■ Task statement:
All records are to be restated word for word, with pictures excluded.
#### Input for this task
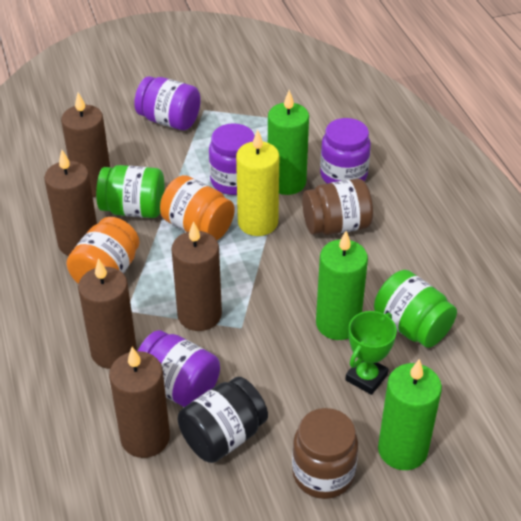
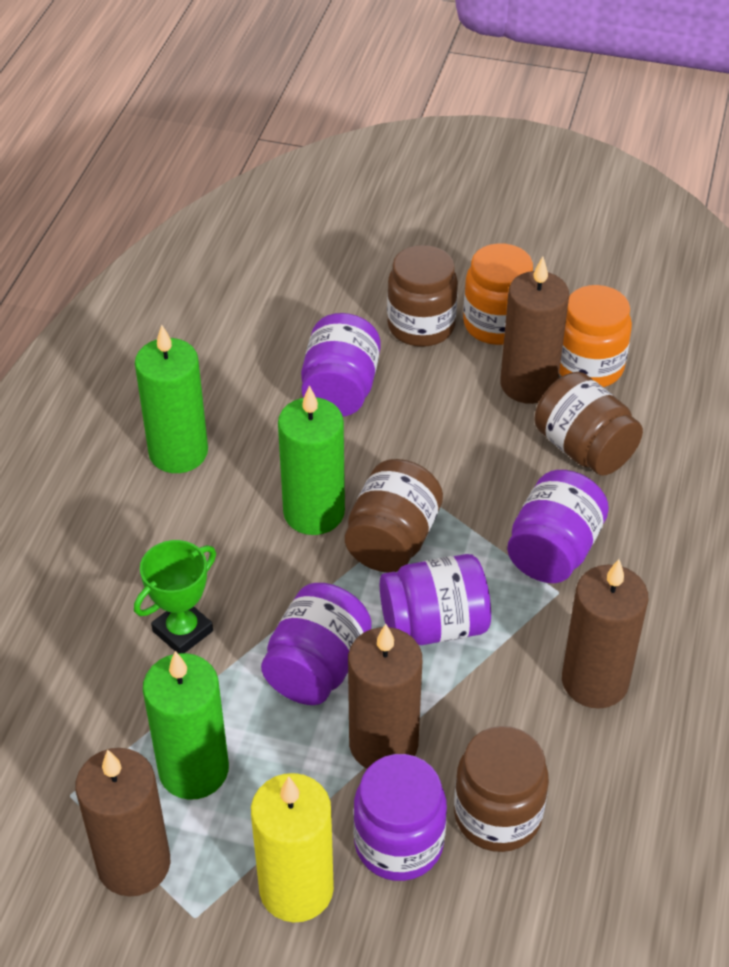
black jar: 1 -> 0
brown candle: 5 -> 4
brown jar: 2 -> 4
green jar: 2 -> 0
purple jar: 4 -> 5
########
■ Completed task:
black jar: 1 -> 0
brown candle: 5 -> 4
brown jar: 2 -> 4
green jar: 2 -> 0
purple jar: 4 -> 5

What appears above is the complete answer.